**Exercise objective:** Every line from the line containing "AUDIO2: DFPlayer -> DY-SV5W" through the end of the data is to be reproduced exactly, excluding pictures.

[Dataset records]

>>>

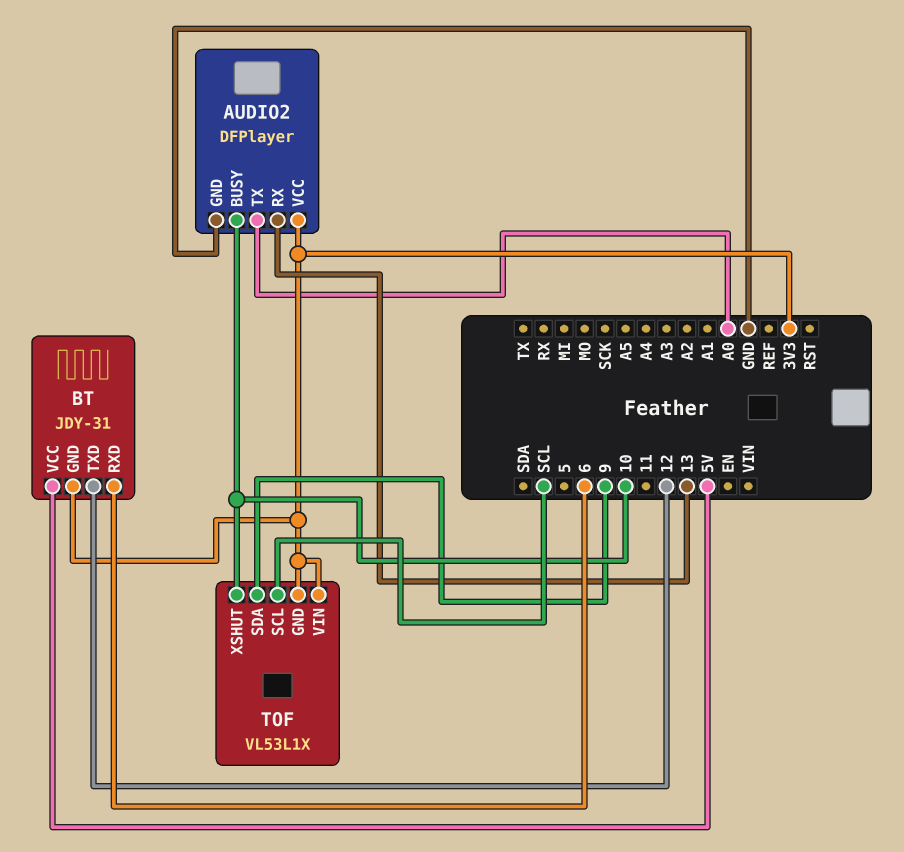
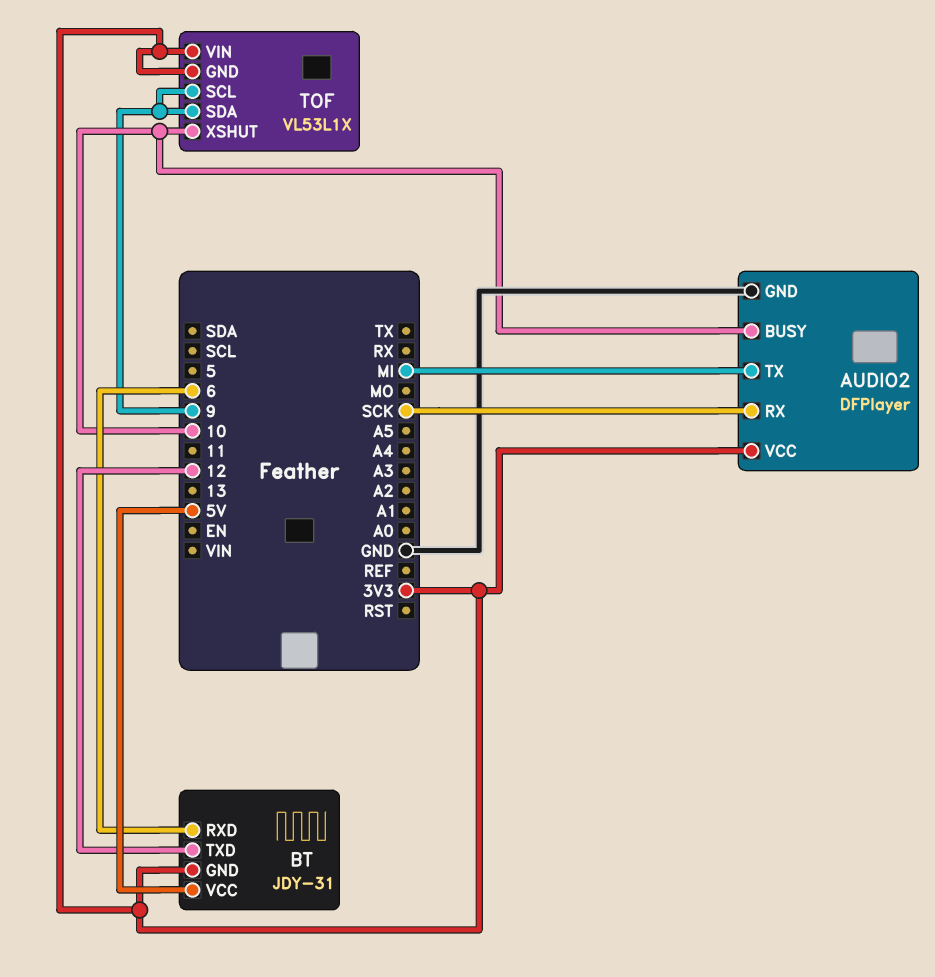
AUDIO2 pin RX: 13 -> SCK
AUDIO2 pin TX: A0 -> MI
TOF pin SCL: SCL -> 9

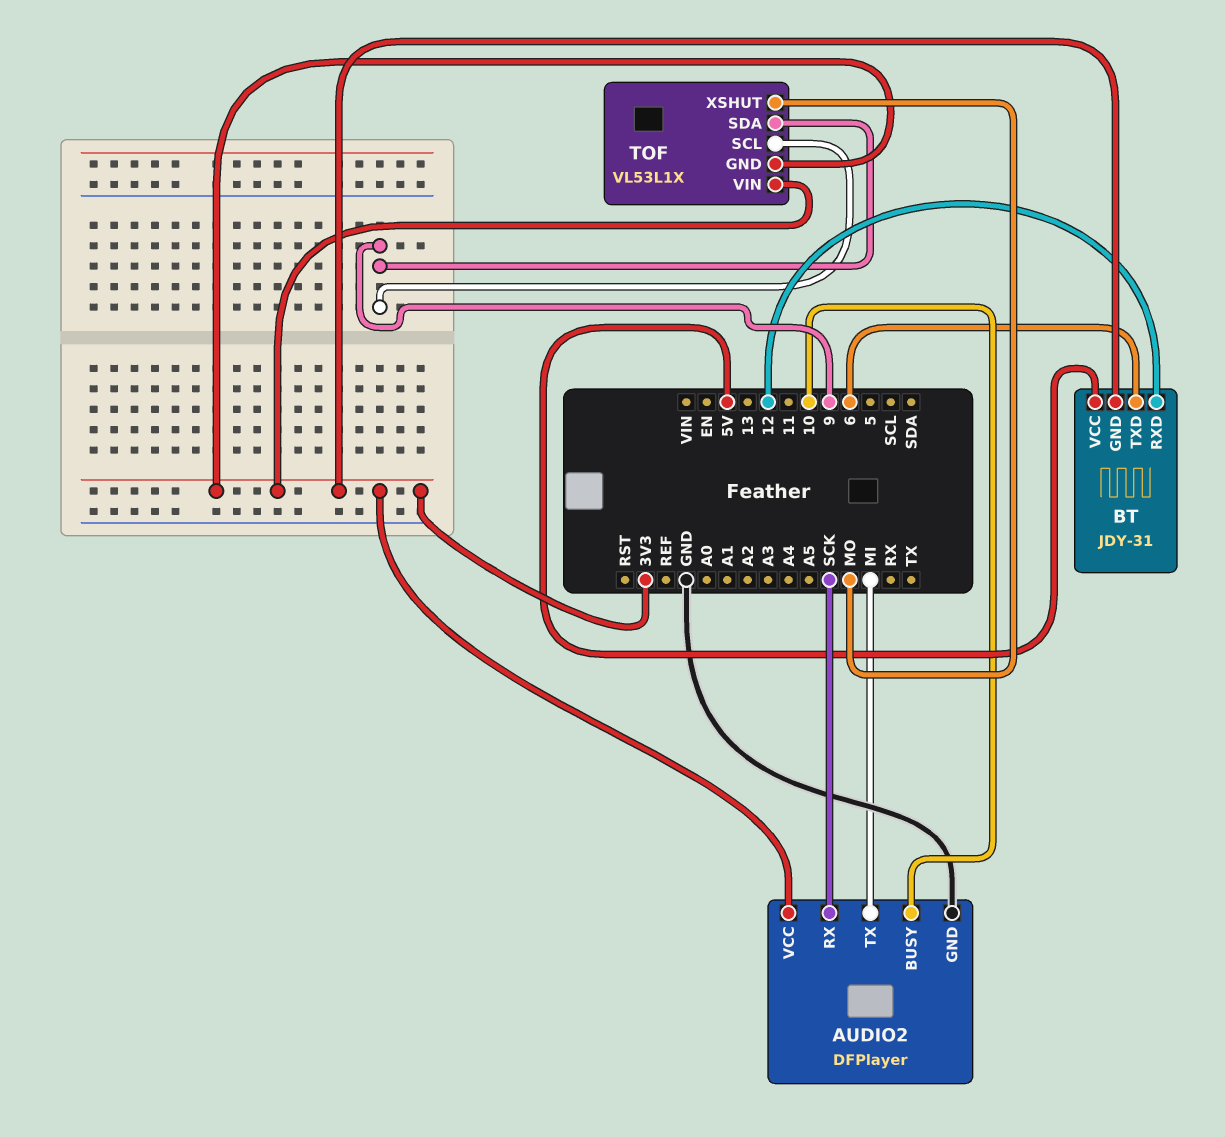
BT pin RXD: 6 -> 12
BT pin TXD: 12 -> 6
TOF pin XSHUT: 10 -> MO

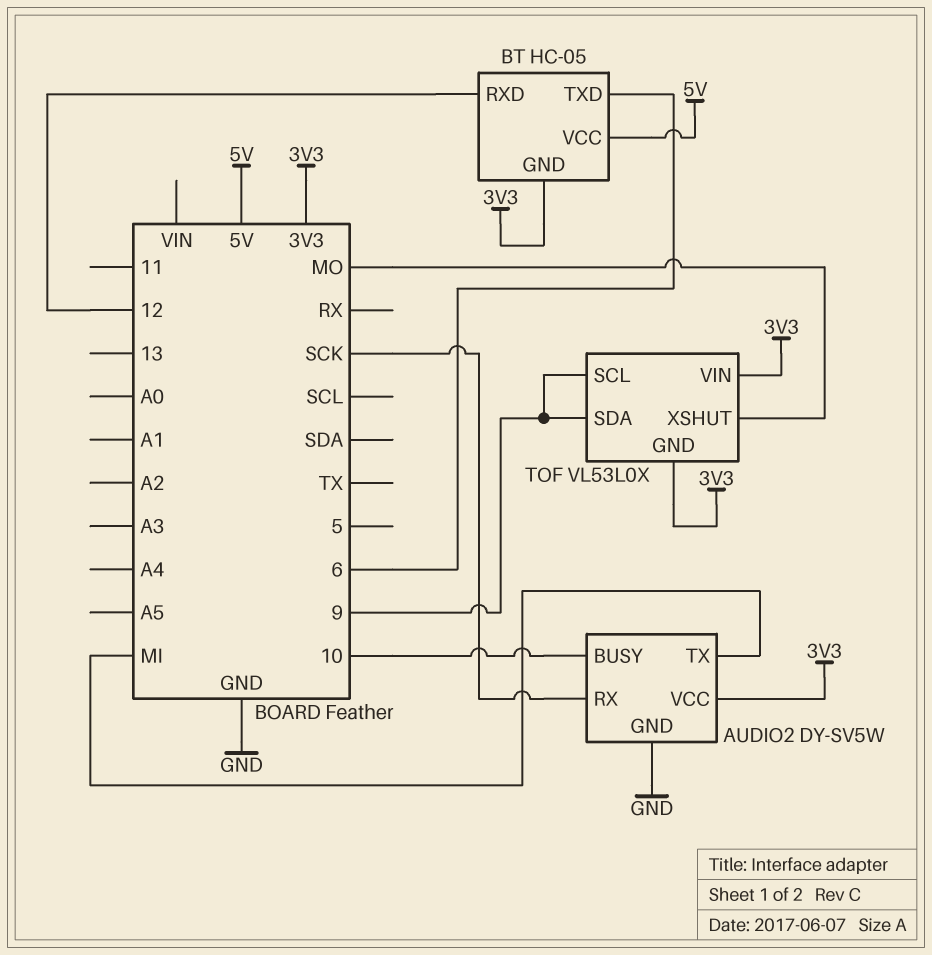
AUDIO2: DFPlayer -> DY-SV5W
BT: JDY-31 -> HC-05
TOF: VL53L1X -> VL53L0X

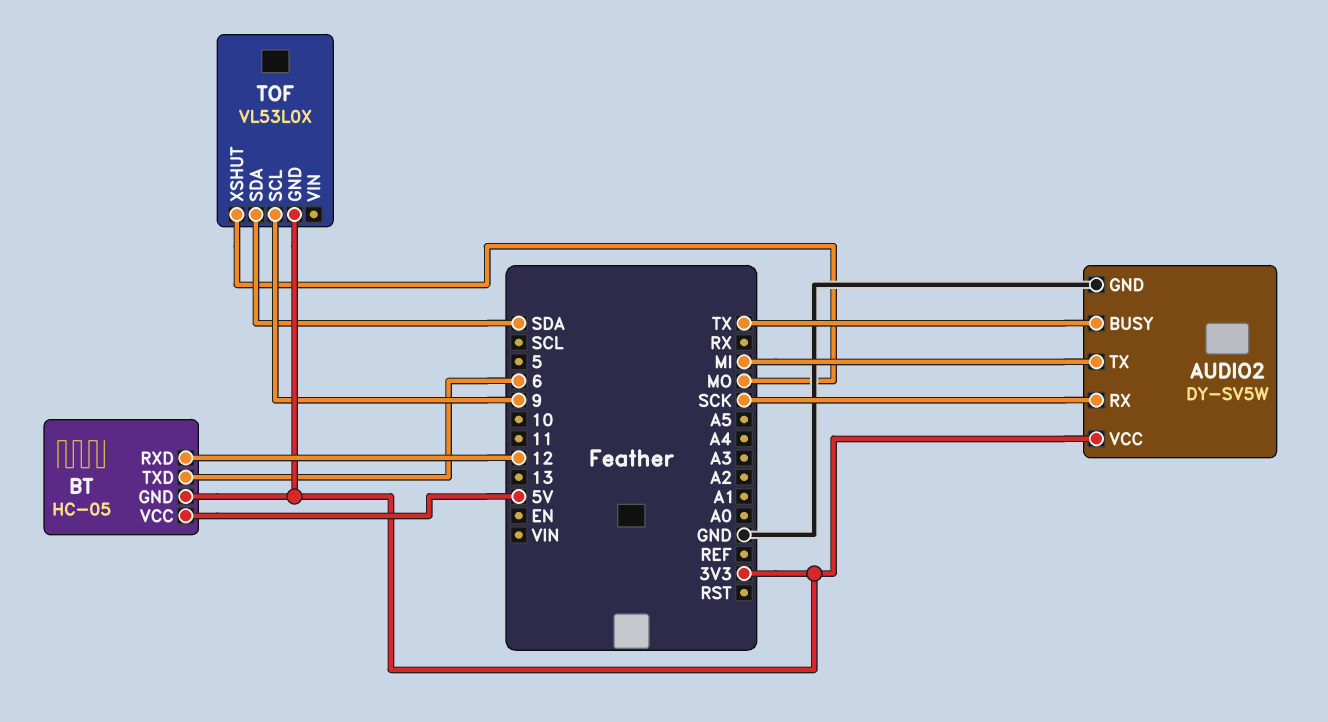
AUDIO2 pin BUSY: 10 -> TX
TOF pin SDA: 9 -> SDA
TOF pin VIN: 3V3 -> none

<<<

**Exercise response:**
AUDIO2: DFPlayer -> DY-SV5W
BT: JDY-31 -> HC-05
TOF: VL53L1X -> VL53L0X

AUDIO2 pin BUSY: 10 -> TX
TOF pin SDA: 9 -> SDA
TOF pin VIN: 3V3 -> none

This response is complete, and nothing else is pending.